Return every line from the records below in which the word "SCALE" is found.

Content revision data
►

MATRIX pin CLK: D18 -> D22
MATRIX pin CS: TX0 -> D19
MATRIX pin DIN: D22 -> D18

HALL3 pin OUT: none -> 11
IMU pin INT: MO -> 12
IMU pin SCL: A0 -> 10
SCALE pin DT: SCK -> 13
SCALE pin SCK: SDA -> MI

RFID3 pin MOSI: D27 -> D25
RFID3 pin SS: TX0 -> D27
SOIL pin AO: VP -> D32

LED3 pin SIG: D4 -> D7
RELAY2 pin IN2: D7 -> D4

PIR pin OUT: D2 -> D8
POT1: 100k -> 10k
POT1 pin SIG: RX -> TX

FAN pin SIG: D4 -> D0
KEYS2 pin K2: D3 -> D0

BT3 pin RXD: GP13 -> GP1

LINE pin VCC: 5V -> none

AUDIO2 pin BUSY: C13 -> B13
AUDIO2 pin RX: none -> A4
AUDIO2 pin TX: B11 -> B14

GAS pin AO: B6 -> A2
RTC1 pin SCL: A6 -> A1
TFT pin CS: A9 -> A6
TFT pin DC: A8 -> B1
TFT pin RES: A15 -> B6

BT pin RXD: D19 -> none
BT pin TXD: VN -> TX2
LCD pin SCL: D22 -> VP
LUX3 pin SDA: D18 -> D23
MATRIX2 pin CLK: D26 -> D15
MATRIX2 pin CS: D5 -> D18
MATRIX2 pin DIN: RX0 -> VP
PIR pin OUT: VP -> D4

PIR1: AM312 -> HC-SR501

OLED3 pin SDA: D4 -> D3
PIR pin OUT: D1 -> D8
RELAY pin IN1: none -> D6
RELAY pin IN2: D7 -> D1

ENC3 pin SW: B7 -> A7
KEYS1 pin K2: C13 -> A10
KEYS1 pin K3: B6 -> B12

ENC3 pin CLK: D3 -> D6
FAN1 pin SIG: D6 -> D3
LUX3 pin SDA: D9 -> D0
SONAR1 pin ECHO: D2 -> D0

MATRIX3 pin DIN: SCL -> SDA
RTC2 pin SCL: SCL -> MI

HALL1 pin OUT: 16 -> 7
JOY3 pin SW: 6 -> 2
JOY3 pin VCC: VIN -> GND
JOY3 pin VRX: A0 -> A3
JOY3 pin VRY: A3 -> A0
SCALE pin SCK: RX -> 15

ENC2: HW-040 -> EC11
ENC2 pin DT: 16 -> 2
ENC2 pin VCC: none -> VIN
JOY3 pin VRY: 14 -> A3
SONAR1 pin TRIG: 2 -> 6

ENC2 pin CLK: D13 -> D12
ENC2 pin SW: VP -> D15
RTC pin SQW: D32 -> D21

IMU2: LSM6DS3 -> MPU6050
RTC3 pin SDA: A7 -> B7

◄

§ SOLVED PROBLEM:
SCALE pin DT: SCK -> 13
SCALE pin SCK: SDA -> MI
SCALE pin SCK: RX -> 15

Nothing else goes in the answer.